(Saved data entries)
Start of Block
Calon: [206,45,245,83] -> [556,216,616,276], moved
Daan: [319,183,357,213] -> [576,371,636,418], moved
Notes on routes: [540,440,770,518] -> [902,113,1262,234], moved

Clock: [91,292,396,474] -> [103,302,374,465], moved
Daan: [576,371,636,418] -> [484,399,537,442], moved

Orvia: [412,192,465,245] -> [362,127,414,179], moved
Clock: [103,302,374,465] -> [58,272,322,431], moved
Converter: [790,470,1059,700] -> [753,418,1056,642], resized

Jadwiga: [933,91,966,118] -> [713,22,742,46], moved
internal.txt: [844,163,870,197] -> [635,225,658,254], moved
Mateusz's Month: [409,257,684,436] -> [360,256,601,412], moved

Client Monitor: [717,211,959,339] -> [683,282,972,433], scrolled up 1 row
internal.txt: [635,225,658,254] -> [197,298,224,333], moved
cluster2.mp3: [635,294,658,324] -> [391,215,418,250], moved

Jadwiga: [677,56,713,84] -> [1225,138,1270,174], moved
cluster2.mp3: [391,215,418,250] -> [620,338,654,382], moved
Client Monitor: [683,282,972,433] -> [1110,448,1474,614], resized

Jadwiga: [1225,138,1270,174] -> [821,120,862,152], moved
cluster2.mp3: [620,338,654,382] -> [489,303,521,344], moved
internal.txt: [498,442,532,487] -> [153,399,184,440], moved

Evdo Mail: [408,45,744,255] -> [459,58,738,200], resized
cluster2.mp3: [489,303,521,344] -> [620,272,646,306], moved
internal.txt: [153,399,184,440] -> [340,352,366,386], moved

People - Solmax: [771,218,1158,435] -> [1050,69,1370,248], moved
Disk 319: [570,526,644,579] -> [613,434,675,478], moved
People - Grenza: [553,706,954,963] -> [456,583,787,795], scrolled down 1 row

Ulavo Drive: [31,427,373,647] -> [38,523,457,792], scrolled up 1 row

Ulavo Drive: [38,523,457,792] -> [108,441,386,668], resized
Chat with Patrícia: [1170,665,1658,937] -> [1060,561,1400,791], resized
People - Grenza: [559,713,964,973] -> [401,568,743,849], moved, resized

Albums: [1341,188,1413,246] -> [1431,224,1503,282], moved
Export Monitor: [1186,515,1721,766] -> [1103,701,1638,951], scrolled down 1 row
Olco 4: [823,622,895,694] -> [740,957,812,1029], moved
End of Block
• _What is needed_:
Looking through the records, copy out every line in which the word "Drive" is found.

• _Answer_:
Ulavo Drive: [31,427,373,647] -> [38,523,457,792], scrolled up 1 row
Ulavo Drive: [38,523,457,792] -> [108,441,386,668], resized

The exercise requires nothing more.